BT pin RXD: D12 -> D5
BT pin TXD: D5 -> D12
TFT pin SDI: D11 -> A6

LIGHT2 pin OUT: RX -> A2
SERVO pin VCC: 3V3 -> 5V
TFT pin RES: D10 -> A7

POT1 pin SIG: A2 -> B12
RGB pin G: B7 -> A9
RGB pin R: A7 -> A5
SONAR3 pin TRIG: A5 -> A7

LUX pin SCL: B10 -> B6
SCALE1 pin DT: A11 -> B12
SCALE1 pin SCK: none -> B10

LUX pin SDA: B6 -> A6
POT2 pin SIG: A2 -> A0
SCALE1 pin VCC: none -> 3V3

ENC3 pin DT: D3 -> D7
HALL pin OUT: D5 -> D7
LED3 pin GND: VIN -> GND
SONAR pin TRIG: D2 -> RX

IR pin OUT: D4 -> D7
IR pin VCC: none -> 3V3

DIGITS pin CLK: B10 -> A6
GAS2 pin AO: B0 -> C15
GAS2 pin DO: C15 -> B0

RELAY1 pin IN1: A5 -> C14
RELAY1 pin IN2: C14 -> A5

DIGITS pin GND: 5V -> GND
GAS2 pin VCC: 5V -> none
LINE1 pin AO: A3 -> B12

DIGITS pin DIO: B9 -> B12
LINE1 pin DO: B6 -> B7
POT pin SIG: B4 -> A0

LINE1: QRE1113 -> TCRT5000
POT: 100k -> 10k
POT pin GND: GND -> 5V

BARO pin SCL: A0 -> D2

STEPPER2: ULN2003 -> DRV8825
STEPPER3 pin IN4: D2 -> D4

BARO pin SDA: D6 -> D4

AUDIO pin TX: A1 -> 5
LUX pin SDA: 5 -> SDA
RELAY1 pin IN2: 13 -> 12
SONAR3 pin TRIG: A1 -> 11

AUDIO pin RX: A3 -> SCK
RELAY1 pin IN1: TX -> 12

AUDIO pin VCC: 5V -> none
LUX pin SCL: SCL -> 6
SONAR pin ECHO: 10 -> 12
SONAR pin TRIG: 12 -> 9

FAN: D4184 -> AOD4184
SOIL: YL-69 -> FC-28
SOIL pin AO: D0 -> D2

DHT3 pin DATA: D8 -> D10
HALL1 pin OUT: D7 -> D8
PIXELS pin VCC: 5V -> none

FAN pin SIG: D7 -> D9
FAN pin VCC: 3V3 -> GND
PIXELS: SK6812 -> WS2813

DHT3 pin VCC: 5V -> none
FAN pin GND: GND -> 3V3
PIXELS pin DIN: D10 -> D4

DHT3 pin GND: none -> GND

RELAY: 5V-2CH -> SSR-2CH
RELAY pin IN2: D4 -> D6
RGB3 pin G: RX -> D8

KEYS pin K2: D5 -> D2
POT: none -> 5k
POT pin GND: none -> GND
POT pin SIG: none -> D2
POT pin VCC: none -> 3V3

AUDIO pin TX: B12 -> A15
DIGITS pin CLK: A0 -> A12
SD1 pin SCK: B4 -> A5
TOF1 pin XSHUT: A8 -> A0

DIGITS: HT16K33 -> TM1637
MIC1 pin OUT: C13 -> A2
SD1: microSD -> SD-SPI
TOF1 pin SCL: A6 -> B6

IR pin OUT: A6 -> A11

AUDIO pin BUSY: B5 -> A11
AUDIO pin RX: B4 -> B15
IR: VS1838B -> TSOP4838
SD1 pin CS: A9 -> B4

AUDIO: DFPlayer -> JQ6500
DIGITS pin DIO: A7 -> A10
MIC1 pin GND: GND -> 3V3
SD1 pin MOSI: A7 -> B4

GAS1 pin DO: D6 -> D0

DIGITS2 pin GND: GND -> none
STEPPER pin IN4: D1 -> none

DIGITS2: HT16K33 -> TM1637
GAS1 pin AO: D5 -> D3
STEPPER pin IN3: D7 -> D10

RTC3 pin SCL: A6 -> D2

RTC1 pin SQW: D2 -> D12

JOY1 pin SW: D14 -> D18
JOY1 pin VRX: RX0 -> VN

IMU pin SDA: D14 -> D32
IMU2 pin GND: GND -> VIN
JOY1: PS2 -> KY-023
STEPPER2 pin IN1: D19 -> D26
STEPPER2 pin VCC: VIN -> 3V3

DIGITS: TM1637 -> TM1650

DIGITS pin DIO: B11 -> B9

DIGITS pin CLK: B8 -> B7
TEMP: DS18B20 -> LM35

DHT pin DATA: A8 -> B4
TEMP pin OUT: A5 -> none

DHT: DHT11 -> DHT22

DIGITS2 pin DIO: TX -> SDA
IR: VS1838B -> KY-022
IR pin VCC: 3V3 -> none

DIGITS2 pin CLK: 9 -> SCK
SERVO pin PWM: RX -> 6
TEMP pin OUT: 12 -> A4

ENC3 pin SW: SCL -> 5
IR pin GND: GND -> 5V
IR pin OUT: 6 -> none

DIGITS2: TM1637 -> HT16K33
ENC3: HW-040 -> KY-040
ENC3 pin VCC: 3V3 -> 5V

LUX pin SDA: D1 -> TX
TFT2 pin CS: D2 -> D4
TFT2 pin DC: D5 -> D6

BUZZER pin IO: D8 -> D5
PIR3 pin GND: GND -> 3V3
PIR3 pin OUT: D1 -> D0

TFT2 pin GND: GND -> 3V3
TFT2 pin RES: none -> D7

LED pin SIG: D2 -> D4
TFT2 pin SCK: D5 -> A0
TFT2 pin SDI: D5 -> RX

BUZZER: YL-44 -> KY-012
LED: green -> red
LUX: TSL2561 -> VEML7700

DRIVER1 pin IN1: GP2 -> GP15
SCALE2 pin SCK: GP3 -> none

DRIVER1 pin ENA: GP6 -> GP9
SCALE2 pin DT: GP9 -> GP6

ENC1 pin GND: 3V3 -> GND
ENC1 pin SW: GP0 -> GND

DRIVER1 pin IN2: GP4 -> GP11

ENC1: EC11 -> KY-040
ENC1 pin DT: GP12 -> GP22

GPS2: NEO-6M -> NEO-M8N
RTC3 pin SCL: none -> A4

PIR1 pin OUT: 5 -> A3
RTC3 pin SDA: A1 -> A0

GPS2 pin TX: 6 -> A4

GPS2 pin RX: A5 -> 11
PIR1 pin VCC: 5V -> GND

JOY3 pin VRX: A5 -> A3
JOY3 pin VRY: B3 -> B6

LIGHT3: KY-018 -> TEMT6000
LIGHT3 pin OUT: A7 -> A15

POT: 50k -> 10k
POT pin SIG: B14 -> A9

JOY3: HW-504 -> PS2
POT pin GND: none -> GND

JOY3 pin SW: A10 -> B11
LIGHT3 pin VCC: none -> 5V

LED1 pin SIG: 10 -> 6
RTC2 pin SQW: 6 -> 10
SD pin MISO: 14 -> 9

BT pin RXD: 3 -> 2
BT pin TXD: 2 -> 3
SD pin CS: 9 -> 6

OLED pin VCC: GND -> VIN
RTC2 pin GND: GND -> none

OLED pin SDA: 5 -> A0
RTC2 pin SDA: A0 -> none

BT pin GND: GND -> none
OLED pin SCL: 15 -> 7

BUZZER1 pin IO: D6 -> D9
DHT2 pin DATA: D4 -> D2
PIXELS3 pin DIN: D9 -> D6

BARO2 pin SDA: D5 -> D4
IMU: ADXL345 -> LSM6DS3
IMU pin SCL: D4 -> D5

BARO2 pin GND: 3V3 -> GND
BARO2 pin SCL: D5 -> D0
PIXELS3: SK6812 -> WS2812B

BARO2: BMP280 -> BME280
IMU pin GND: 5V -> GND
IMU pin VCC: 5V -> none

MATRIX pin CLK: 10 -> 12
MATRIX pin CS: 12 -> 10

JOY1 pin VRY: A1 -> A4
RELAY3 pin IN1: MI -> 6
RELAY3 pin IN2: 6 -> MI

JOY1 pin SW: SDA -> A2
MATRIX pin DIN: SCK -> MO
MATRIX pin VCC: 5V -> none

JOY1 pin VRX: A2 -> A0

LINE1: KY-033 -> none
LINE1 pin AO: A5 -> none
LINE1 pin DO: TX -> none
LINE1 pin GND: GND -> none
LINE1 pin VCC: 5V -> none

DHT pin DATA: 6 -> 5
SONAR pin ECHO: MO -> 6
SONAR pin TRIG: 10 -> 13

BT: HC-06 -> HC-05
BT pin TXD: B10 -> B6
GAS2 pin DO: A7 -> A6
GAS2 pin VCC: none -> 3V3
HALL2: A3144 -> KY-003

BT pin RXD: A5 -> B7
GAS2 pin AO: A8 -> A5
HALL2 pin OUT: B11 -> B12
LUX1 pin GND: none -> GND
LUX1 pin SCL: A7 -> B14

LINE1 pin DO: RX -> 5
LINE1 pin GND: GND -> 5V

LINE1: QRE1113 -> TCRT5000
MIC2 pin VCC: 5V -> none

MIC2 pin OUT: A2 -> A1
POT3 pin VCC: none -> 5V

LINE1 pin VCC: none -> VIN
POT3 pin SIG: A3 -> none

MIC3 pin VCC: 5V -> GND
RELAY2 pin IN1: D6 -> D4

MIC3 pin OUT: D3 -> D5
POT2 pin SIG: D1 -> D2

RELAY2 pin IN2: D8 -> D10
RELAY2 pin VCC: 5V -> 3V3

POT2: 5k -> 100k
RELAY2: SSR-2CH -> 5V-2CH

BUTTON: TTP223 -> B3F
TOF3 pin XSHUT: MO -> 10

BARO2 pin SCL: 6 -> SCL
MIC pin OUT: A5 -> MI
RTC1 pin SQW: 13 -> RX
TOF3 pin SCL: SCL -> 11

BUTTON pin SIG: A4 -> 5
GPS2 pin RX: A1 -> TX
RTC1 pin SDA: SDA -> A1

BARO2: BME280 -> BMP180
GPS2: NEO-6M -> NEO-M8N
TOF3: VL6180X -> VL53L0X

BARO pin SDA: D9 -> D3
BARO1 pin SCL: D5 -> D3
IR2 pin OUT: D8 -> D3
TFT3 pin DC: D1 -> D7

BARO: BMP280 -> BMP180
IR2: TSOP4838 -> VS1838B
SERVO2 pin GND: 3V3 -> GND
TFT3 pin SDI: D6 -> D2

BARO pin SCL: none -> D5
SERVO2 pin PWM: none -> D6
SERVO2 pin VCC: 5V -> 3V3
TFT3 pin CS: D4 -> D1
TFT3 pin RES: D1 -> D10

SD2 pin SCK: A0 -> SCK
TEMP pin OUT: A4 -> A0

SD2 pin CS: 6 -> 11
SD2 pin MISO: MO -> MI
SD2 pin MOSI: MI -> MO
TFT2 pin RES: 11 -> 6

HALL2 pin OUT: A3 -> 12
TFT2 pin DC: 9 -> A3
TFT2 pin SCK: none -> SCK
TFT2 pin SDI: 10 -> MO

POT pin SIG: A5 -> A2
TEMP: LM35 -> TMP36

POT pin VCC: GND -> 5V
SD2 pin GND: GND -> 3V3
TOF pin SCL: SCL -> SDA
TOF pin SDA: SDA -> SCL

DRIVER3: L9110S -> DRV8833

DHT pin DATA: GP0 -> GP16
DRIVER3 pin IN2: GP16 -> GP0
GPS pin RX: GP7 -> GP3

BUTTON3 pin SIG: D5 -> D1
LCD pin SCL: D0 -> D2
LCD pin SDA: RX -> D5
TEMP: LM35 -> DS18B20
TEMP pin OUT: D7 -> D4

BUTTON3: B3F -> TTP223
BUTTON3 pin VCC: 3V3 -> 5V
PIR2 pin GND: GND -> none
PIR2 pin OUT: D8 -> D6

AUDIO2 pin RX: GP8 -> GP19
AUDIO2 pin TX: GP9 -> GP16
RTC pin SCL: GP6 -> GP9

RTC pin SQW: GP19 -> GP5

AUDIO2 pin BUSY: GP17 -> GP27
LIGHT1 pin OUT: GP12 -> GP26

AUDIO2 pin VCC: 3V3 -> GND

::::::::

Both end lines included, restate word for word the lines above from the line with "FAN pin GND: GND -> 3V3" to the line with "STEPPER2 pin VCC: VIN -> 3V3", and nothing else.

FAN pin GND: GND -> 3V3
PIXELS pin DIN: D10 -> D4

DHT3 pin GND: none -> GND

RELAY: 5V-2CH -> SSR-2CH
RELAY pin IN2: D4 -> D6
RGB3 pin G: RX -> D8

KEYS pin K2: D5 -> D2
POT: none -> 5k
POT pin GND: none -> GND
POT pin SIG: none -> D2
POT pin VCC: none -> 3V3

AUDIO pin TX: B12 -> A15
DIGITS pin CLK: A0 -> A12
SD1 pin SCK: B4 -> A5
TOF1 pin XSHUT: A8 -> A0

DIGITS: HT16K33 -> TM1637
MIC1 pin OUT: C13 -> A2
SD1: microSD -> SD-SPI
TOF1 pin SCL: A6 -> B6

IR pin OUT: A6 -> A11

AUDIO pin BUSY: B5 -> A11
AUDIO pin RX: B4 -> B15
IR: VS1838B -> TSOP4838
SD1 pin CS: A9 -> B4

AUDIO: DFPlayer -> JQ6500
DIGITS pin DIO: A7 -> A10
MIC1 pin GND: GND -> 3V3
SD1 pin MOSI: A7 -> B4

GAS1 pin DO: D6 -> D0

DIGITS2 pin GND: GND -> none
STEPPER pin IN4: D1 -> none

DIGITS2: HT16K33 -> TM1637
GAS1 pin AO: D5 -> D3
STEPPER pin IN3: D7 -> D10

RTC3 pin SCL: A6 -> D2

RTC1 pin SQW: D2 -> D12

JOY1 pin SW: D14 -> D18
JOY1 pin VRX: RX0 -> VN

IMU pin SDA: D14 -> D32
IMU2 pin GND: GND -> VIN
JOY1: PS2 -> KY-023
STEPPER2 pin IN1: D19 -> D26
STEPPER2 pin VCC: VIN -> 3V3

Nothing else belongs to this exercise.